• [EXERCISE BRIEF] Provide again, from the entries below, every line from the one containing "yellow semicircle: (191, 44)" through the one containing "green diamond: (65, 183) -> (29, 126), moved", exactly as written, and no other line.

Dataset items
######

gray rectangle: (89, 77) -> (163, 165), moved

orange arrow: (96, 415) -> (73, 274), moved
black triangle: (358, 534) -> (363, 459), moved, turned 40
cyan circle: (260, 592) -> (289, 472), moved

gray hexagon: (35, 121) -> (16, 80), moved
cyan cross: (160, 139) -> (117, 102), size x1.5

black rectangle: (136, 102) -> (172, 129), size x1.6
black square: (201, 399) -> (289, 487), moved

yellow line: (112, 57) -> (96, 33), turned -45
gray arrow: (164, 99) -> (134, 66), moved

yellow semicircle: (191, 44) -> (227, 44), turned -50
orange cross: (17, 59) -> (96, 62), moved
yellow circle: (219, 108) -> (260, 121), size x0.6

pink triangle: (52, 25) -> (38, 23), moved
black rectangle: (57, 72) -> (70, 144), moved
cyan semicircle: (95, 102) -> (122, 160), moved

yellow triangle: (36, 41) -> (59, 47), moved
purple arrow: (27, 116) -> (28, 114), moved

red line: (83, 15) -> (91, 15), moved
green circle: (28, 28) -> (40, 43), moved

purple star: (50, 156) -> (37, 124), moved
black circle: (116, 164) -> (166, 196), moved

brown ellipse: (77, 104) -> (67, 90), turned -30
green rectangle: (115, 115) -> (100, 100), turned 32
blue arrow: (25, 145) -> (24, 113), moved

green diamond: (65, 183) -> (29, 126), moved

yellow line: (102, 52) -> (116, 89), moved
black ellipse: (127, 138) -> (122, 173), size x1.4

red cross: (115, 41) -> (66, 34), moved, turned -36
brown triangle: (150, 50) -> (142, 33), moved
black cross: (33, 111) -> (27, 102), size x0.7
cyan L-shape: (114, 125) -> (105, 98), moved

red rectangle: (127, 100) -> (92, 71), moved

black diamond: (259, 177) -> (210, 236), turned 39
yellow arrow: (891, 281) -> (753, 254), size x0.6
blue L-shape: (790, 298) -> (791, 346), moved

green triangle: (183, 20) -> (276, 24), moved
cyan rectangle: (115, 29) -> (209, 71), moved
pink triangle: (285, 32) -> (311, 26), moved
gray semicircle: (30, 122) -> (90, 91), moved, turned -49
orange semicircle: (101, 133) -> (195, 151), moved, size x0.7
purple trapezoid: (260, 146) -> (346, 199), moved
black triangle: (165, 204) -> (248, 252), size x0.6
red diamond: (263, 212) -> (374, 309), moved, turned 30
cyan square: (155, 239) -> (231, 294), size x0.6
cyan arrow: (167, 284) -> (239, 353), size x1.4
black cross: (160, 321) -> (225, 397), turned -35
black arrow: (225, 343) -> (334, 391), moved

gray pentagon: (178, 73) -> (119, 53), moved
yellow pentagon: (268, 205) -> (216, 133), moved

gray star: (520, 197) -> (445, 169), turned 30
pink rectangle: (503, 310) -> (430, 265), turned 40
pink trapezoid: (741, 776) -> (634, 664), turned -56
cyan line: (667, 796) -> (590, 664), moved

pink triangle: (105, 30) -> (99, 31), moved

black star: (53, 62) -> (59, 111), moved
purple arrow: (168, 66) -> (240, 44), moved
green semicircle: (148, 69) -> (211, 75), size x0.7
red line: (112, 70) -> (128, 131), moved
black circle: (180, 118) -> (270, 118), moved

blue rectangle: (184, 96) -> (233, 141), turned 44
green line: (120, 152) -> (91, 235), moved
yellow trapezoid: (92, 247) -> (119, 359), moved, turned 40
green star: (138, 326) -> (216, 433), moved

######

• [TASK RESULT]
yellow semicircle: (191, 44) -> (227, 44), turned -50
orange cross: (17, 59) -> (96, 62), moved
yellow circle: (219, 108) -> (260, 121), size x0.6

pink triangle: (52, 25) -> (38, 23), moved
black rectangle: (57, 72) -> (70, 144), moved
cyan semicircle: (95, 102) -> (122, 160), moved

yellow triangle: (36, 41) -> (59, 47), moved
purple arrow: (27, 116) -> (28, 114), moved

red line: (83, 15) -> (91, 15), moved
green circle: (28, 28) -> (40, 43), moved

purple star: (50, 156) -> (37, 124), moved
black circle: (116, 164) -> (166, 196), moved

brown ellipse: (77, 104) -> (67, 90), turned -30
green rectangle: (115, 115) -> (100, 100), turned 32
blue arrow: (25, 145) -> (24, 113), moved

green diamond: (65, 183) -> (29, 126), moved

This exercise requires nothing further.